*** Opening GIVEN MATERIAL ***

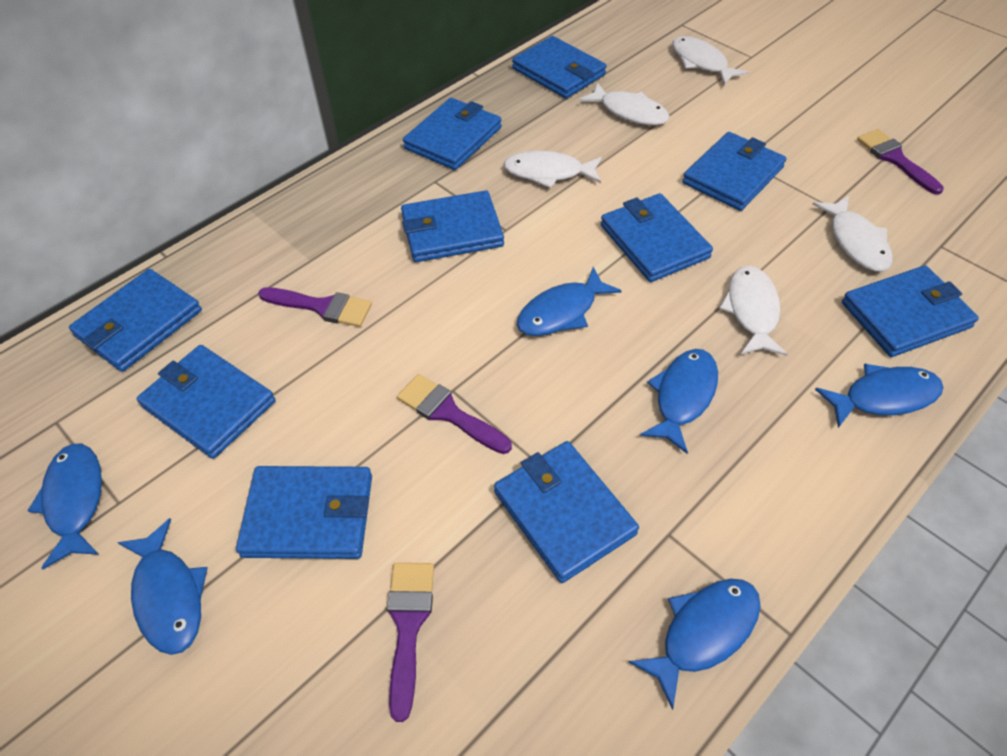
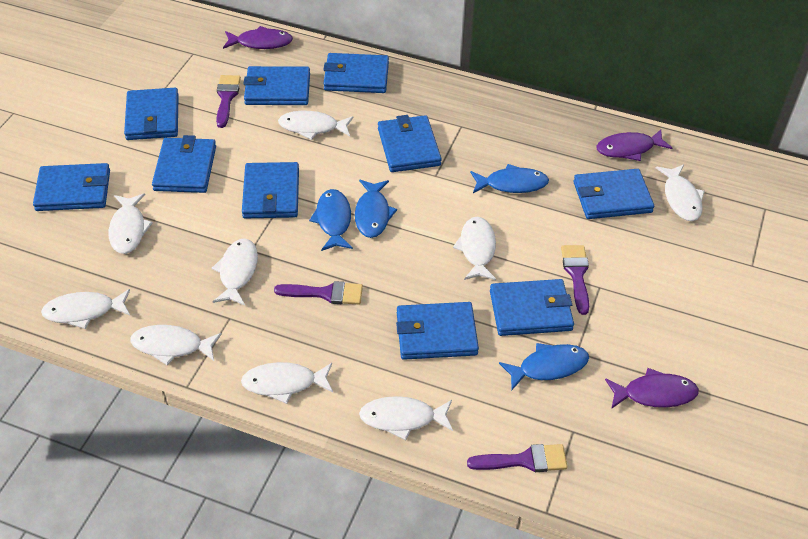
blue fish: 6 -> 4
purple fish: 0 -> 3
white fish: 5 -> 9

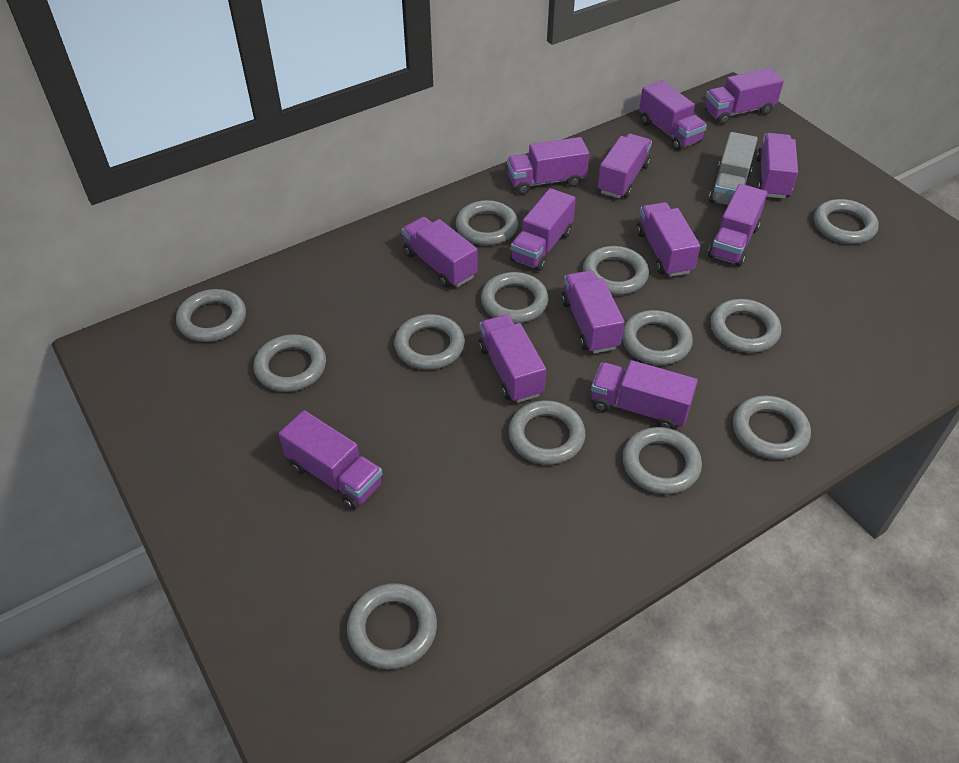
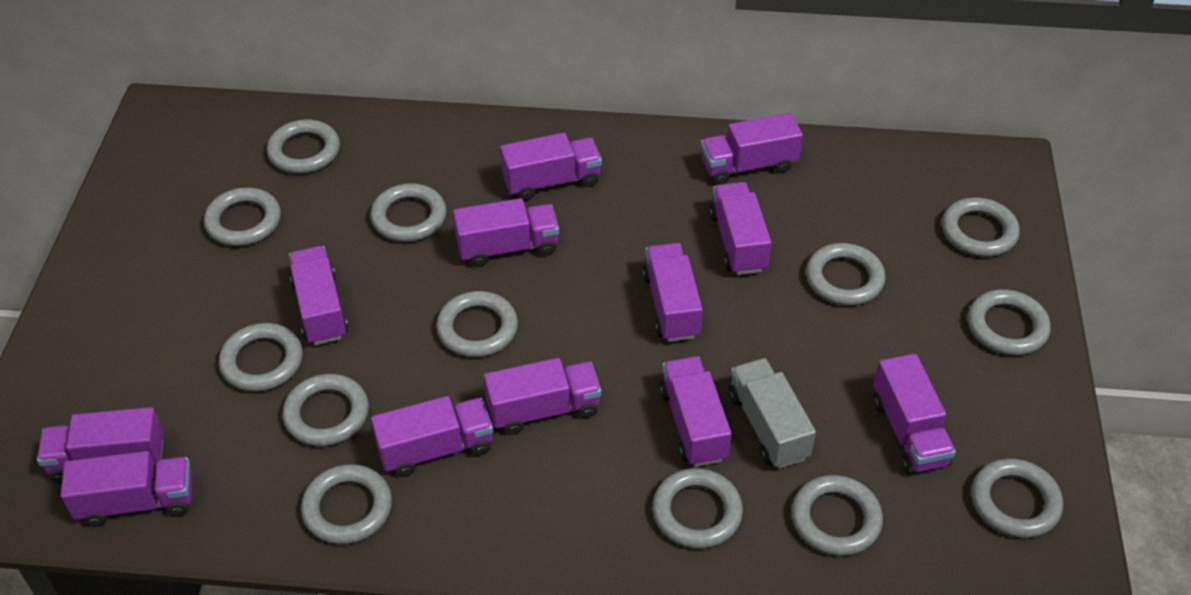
purple truck: 13 -> 12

*** Closing GIVEN MATERIAL ***

# WHAT YOU WILL DO:
Please print all the data above word for word. Pictures should not appear in the copy.

# TASK SOLUTION:
blue fish: 6 -> 4
purple fish: 0 -> 3
white fish: 5 -> 9

purple truck: 13 -> 12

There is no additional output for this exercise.